DESCRIPTION OF THE TASK:
Copy the lines verbatim, beginning with the line that contains "RADIO1 pin SCK: D23 -> D13" and continuing through the end of the data, and only those lines.

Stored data
========================================================================
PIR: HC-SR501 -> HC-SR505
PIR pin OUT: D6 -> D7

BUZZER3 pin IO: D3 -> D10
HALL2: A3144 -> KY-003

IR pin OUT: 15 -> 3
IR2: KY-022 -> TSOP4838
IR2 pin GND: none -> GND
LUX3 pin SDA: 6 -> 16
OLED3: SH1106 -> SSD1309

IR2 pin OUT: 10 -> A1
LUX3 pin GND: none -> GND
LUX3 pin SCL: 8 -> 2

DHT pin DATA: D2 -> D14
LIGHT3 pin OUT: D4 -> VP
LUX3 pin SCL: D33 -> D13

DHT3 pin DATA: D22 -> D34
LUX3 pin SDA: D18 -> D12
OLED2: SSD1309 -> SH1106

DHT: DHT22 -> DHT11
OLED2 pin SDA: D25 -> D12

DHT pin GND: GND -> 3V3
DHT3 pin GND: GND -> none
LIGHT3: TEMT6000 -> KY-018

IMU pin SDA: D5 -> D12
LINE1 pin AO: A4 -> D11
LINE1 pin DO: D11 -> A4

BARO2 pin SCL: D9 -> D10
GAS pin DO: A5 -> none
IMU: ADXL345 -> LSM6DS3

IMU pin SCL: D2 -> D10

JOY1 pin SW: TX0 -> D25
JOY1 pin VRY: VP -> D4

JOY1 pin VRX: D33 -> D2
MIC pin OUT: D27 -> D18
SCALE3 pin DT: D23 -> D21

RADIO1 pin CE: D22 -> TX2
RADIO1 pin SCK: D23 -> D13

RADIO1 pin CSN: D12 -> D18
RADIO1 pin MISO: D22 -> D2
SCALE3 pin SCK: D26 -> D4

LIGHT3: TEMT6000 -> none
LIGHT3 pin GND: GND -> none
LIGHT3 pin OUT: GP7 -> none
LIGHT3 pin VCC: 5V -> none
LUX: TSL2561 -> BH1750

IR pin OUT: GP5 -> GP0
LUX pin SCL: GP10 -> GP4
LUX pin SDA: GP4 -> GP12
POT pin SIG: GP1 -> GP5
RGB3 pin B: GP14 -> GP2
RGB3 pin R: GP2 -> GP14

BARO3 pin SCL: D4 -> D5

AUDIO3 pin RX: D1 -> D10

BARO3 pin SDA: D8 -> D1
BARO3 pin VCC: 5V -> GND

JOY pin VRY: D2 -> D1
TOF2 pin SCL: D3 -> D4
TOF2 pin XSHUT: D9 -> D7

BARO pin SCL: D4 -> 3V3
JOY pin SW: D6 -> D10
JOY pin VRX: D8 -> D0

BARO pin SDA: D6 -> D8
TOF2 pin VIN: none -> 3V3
========================================================================
EXERCISE SOLUTION:
RADIO1 pin SCK: D23 -> D13

RADIO1 pin CSN: D12 -> D18
RADIO1 pin MISO: D22 -> D2
SCALE3 pin SCK: D26 -> D4

LIGHT3: TEMT6000 -> none
LIGHT3 pin GND: GND -> none
LIGHT3 pin OUT: GP7 -> none
LIGHT3 pin VCC: 5V -> none
LUX: TSL2561 -> BH1750

IR pin OUT: GP5 -> GP0
LUX pin SCL: GP10 -> GP4
LUX pin SDA: GP4 -> GP12
POT pin SIG: GP1 -> GP5
RGB3 pin B: GP14 -> GP2
RGB3 pin R: GP2 -> GP14

BARO3 pin SCL: D4 -> D5

AUDIO3 pin RX: D1 -> D10

BARO3 pin SDA: D8 -> D1
BARO3 pin VCC: 5V -> GND

JOY pin VRY: D2 -> D1
TOF2 pin SCL: D3 -> D4
TOF2 pin XSHUT: D9 -> D7

BARO pin SCL: D4 -> 3V3
JOY pin SW: D6 -> D10
JOY pin VRX: D8 -> D0

BARO pin SDA: D6 -> D8
TOF2 pin VIN: none -> 3V3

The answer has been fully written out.